▸ **TASK PROMPT**
Each line of the data below that carries the word "yellow" needs to be copied.

(EXERCISE MATERIAL begins)

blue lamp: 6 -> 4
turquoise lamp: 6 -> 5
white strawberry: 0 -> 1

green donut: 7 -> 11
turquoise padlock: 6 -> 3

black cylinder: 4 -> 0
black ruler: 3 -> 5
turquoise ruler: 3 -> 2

(EXERCISE MATERIAL ends)
(EXERCISE MATERIAL begins)

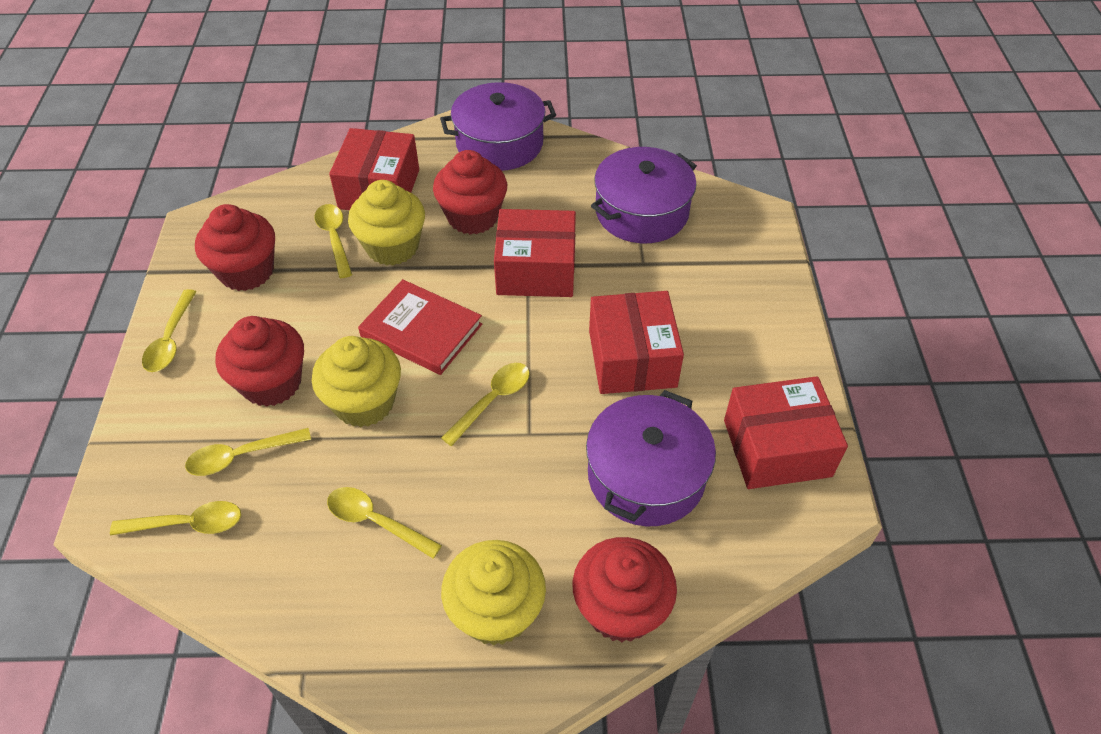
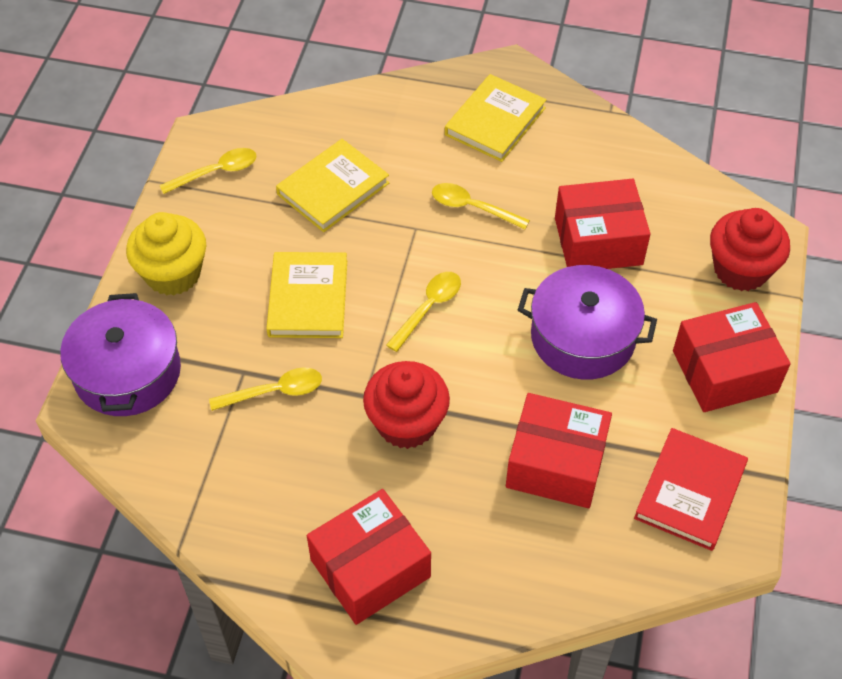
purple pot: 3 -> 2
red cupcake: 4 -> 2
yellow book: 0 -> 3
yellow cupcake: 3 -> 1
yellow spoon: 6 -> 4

(EXERCISE MATERIAL ends)

▸ **RESULT OF THE TASK**
yellow book: 0 -> 3
yellow cupcake: 3 -> 1
yellow spoon: 6 -> 4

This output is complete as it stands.